Start of INPUT MATERIAL

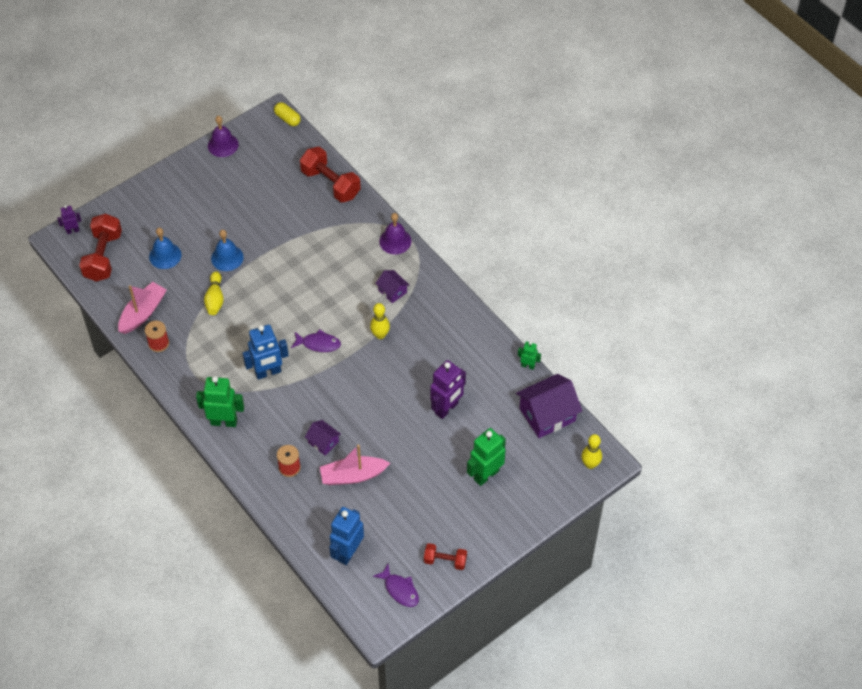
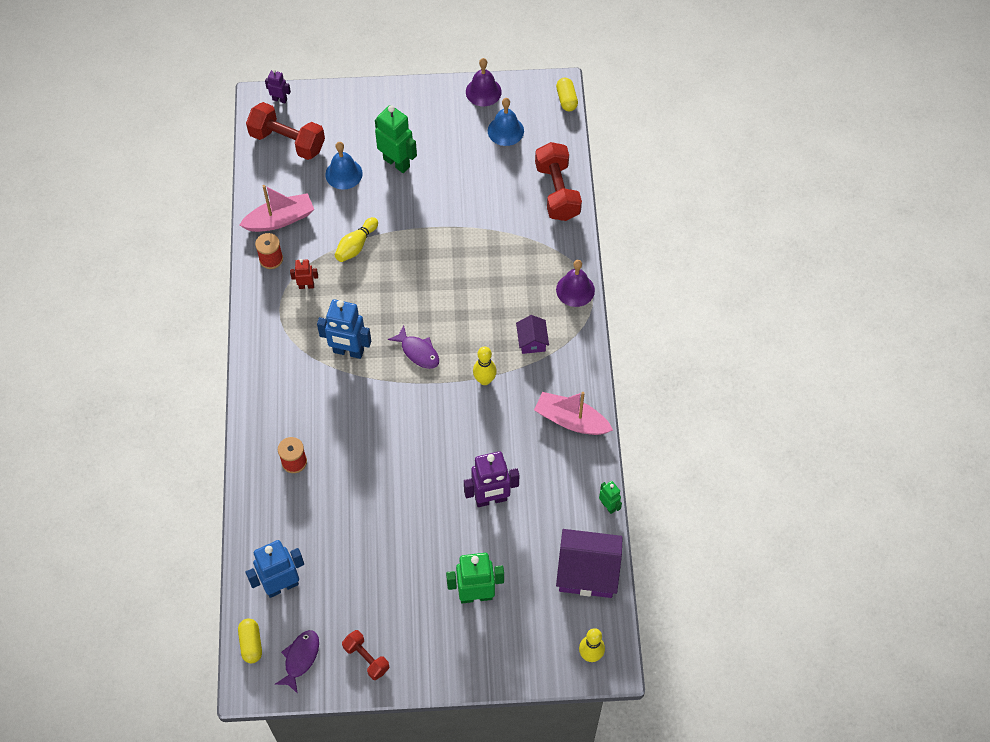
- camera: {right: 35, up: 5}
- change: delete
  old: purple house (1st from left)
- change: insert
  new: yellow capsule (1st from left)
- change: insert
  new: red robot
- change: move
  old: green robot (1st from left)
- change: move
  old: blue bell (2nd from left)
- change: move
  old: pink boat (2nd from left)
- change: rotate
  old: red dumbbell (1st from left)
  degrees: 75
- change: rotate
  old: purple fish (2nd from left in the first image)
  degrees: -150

End of INPUT MATERIAL

WHAT YOU HAVE TO DO:
Without the images, write out each line of the data verbatim.

SOLUTION FOR THIS TASK:
- camera: {right: 35, up: 5}
- change: delete
  old: purple house (1st from left)
- change: insert
  new: yellow capsule (1st from left)
- change: insert
  new: red robot
- change: move
  old: green robot (1st from left)
- change: move
  old: blue bell (2nd from left)
- change: move
  old: pink boat (2nd from left)
- change: rotate
  old: red dumbbell (1st from left)
  degrees: 75
- change: rotate
  old: purple fish (2nd from left in the first image)
  degrees: -150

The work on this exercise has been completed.